● EXERCISE BRIEF: Repeat exactly, and only, the lines below starting at the line that contains "blue spray bottle: 9 -> 11" and ending at the line that contains "grey glue stick: 8 -> 4", inclusive of both.

───── DATA SUPPLIED

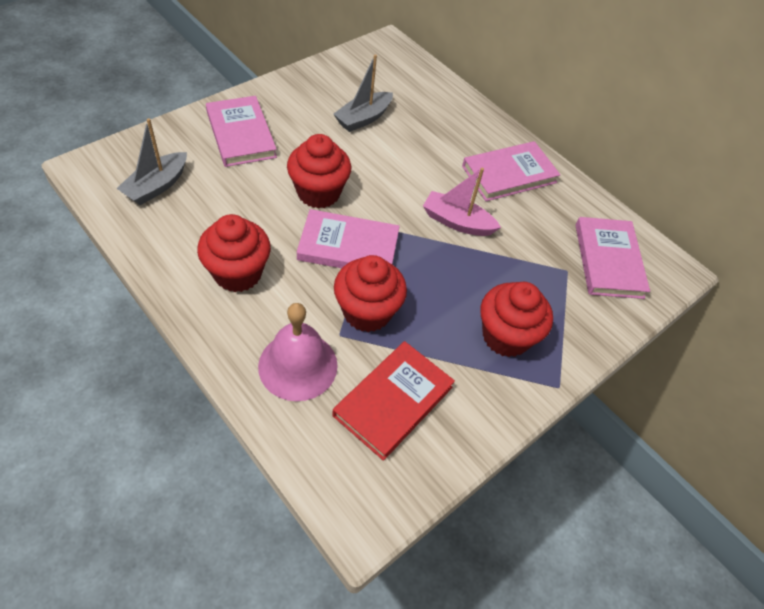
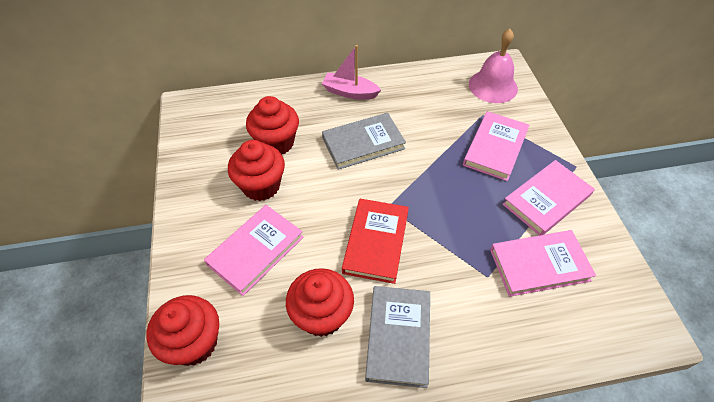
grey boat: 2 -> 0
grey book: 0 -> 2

──────────
───── DATA SUPPLIED

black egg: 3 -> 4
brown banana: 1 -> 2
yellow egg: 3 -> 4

──────────
───── DATA SUPPLIED

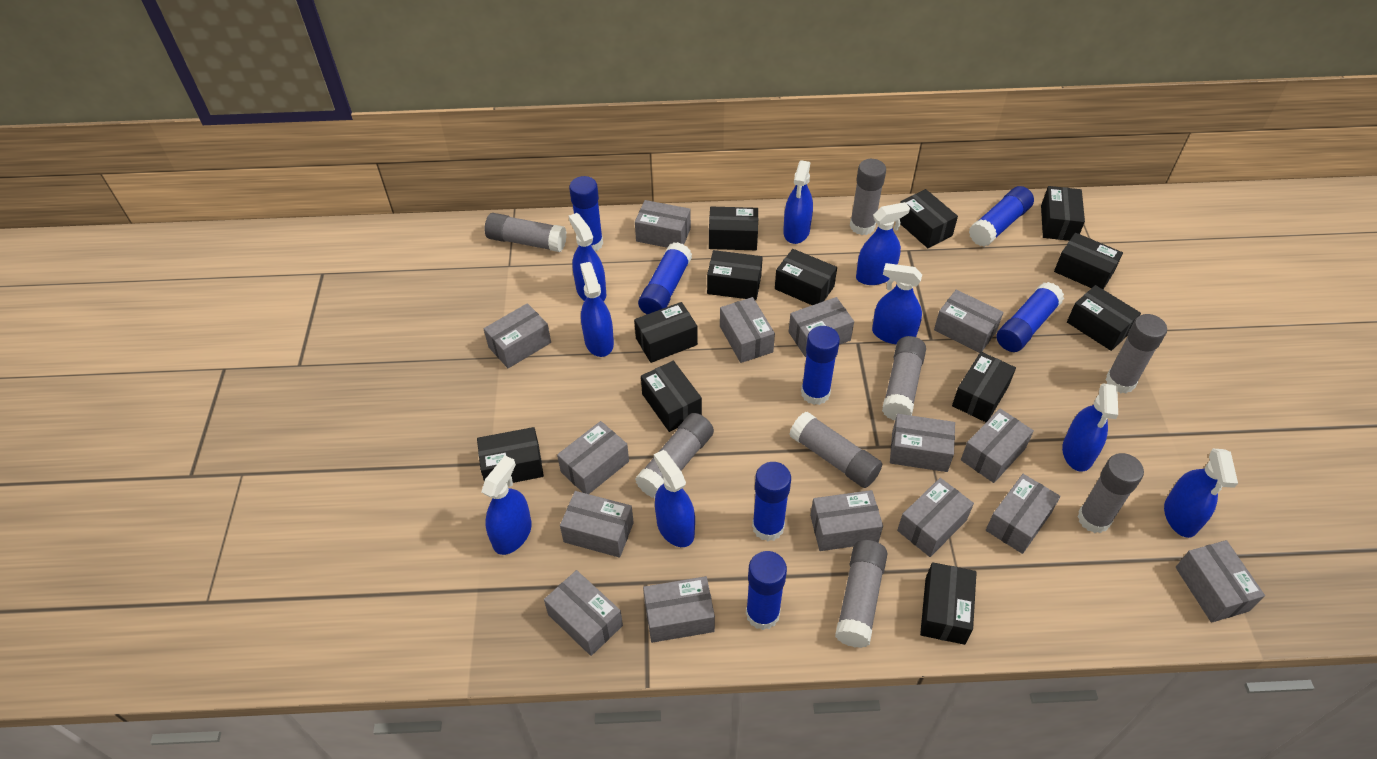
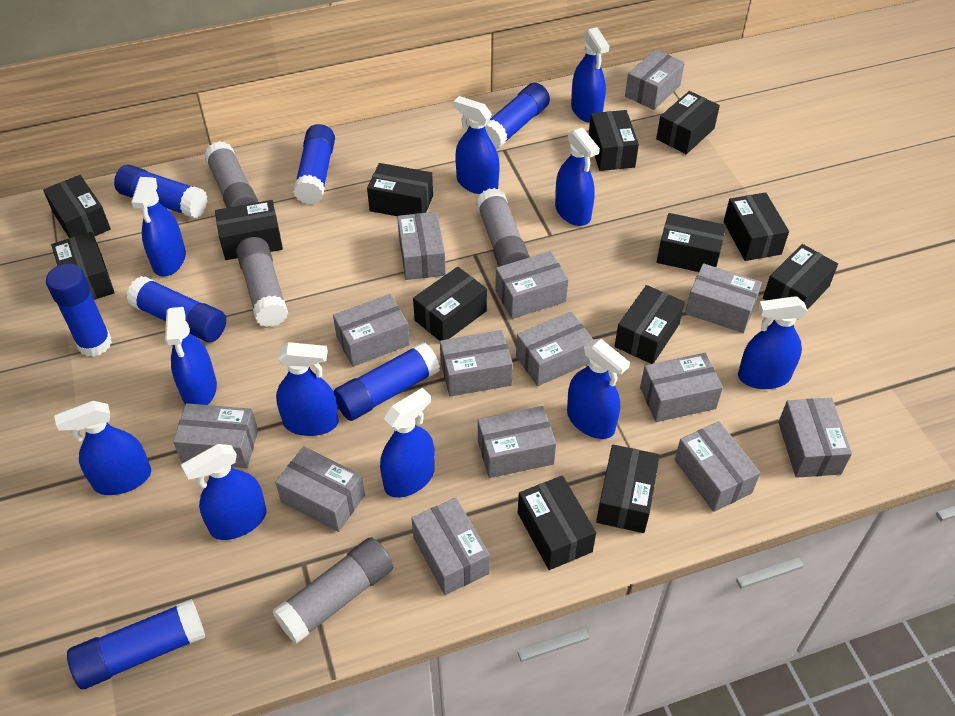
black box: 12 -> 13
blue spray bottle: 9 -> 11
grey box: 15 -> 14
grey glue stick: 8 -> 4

──────────

● SOLUTION FOR THIS EXERCISE:
blue spray bottle: 9 -> 11
grey box: 15 -> 14
grey glue stick: 8 -> 4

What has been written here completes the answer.